→ **TRY IT**: In full and without alteration, write out the data below.

(Stored items from a collection)
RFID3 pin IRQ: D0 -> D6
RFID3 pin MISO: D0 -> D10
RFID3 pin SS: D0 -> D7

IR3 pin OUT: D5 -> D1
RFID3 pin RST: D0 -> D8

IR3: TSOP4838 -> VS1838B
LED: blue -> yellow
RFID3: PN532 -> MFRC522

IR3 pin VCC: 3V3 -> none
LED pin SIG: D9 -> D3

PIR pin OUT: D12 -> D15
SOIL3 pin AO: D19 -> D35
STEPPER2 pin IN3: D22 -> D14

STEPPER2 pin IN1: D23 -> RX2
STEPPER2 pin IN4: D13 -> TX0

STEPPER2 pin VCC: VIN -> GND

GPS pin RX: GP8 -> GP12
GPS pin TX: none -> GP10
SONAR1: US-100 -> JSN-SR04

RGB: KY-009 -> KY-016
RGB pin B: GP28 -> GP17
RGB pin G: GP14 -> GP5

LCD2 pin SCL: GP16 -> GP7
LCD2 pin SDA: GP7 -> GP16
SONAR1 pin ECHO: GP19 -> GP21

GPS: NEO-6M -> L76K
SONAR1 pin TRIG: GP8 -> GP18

→ **REPLY**:
RFID3 pin IRQ: D0 -> D6
RFID3 pin MISO: D0 -> D10
RFID3 pin SS: D0 -> D7

IR3 pin OUT: D5 -> D1
RFID3 pin RST: D0 -> D8

IR3: TSOP4838 -> VS1838B
LED: blue -> yellow
RFID3: PN532 -> MFRC522

IR3 pin VCC: 3V3 -> none
LED pin SIG: D9 -> D3

PIR pin OUT: D12 -> D15
SOIL3 pin AO: D19 -> D35
STEPPER2 pin IN3: D22 -> D14

STEPPER2 pin IN1: D23 -> RX2
STEPPER2 pin IN4: D13 -> TX0

STEPPER2 pin VCC: VIN -> GND

GPS pin RX: GP8 -> GP12
GPS pin TX: none -> GP10
SONAR1: US-100 -> JSN-SR04

RGB: KY-009 -> KY-016
RGB pin B: GP28 -> GP17
RGB pin G: GP14 -> GP5

LCD2 pin SCL: GP16 -> GP7
LCD2 pin SDA: GP7 -> GP16
SONAR1 pin ECHO: GP19 -> GP21

GPS: NEO-6M -> L76K
SONAR1 pin TRIG: GP8 -> GP18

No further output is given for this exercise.